→ **Task data**:

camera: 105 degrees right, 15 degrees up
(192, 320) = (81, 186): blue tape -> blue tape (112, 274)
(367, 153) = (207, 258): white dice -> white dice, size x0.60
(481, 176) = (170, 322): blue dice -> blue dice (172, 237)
...
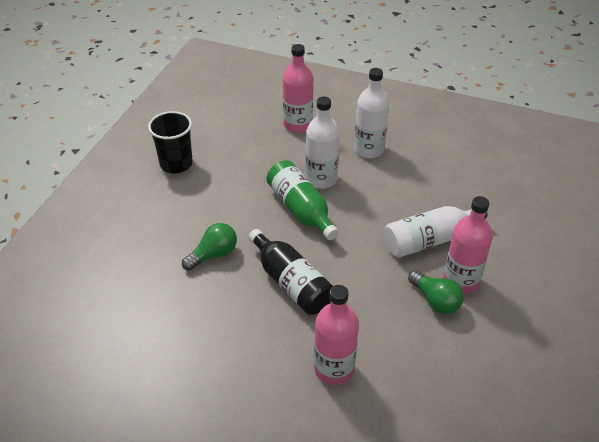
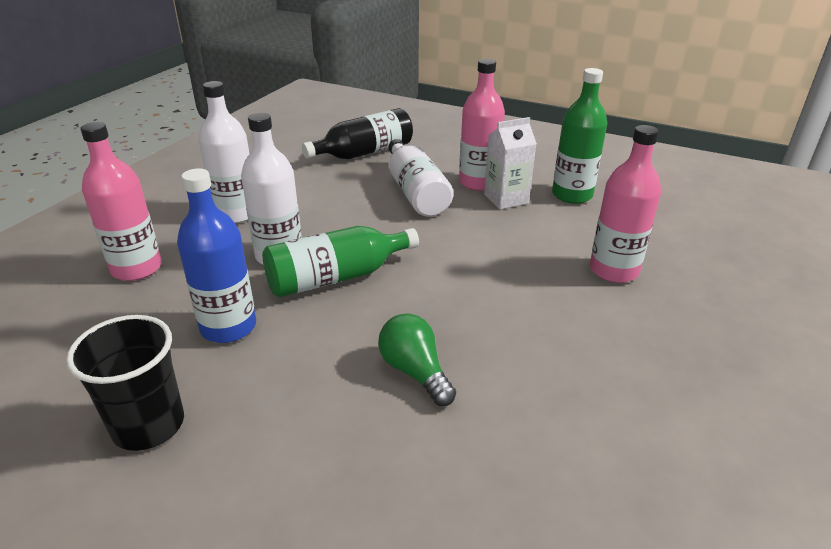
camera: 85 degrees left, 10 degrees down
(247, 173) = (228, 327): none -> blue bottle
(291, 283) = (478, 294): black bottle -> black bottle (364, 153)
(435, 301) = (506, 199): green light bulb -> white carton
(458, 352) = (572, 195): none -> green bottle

→ **What the task asks**: From the records above, copy every line that includes the word "degrees".

→ **Answer for this exercise**:
camera: 105 degrees right, 15 degrees up
camera: 85 degrees left, 10 degrees down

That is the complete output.